#### [Exercise]
The answer should be the exact lines from the line containing "purple 1x2 brick [292,599,372,638]" through the last line of the material below, with no pictures.
-.-.-
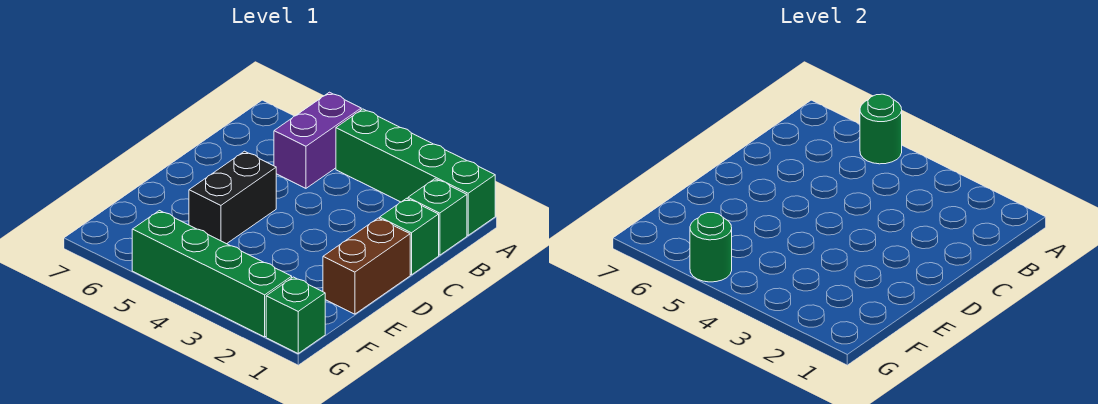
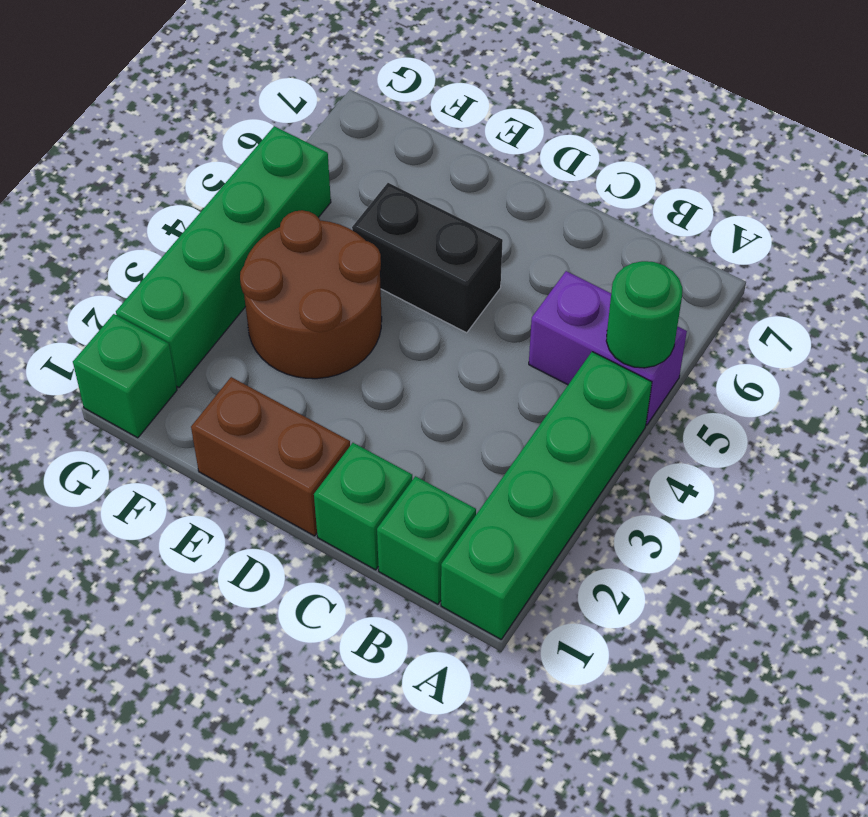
none -> brown 2x2 round brick [240,210,382,379]
green 1x1 round brick [690,213,732,282] -> none

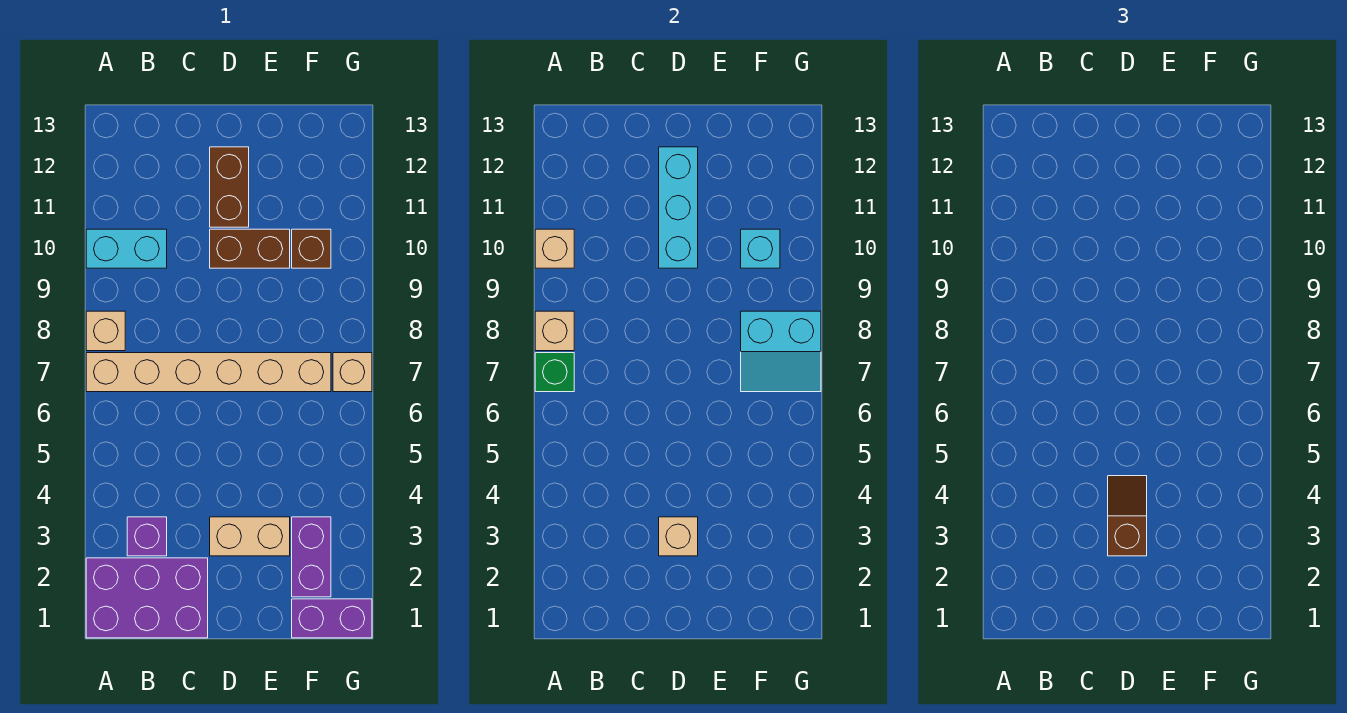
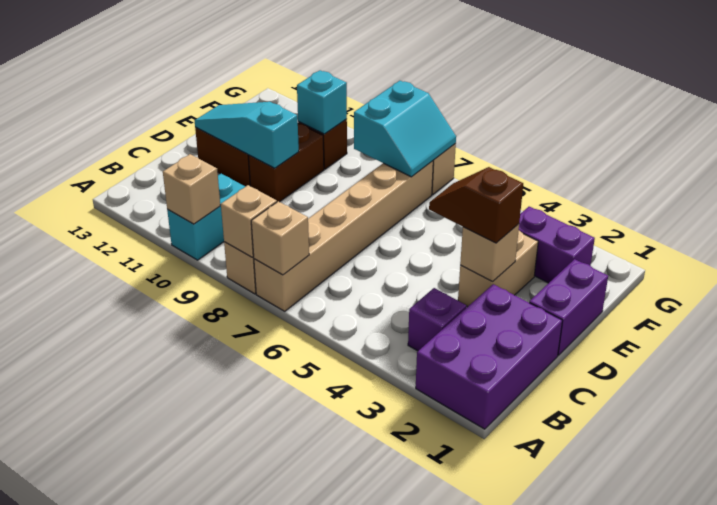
green 1x1 brick [535,353,574,392] -> tan 1x1 brick [251,201,309,275]
cyan 1x3 brick [659,147,698,268] -> cyan 1x3 slope [195,102,299,168]
purple 1x2 brick [292,599,372,638] -> purple 1x2 brick moved to [529,259,608,355]

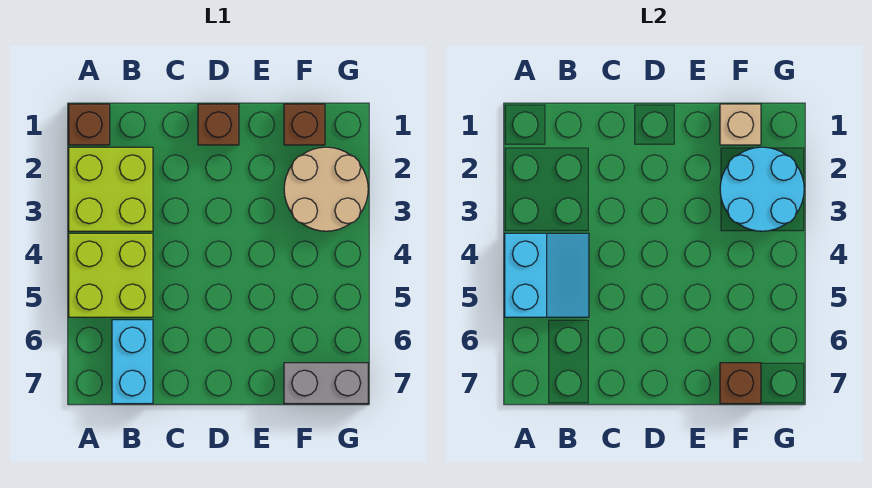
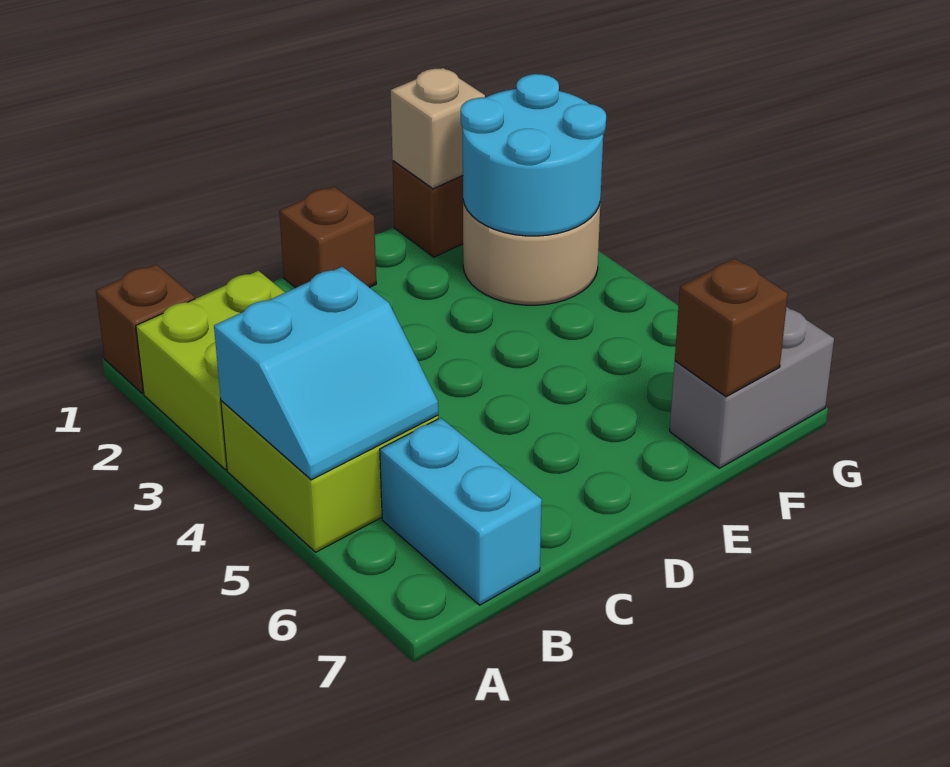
cyan 2x2 slope [505,233,589,317] -> cyan 2x2 slope turned to [214,267,438,480]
-.-.-
#### [Reply to the exercise]
purple 1x2 brick [292,599,372,638] -> purple 1x2 brick moved to [529,259,608,355]

cyan 2x2 slope [505,233,589,317] -> cyan 2x2 slope turned to [214,267,438,480]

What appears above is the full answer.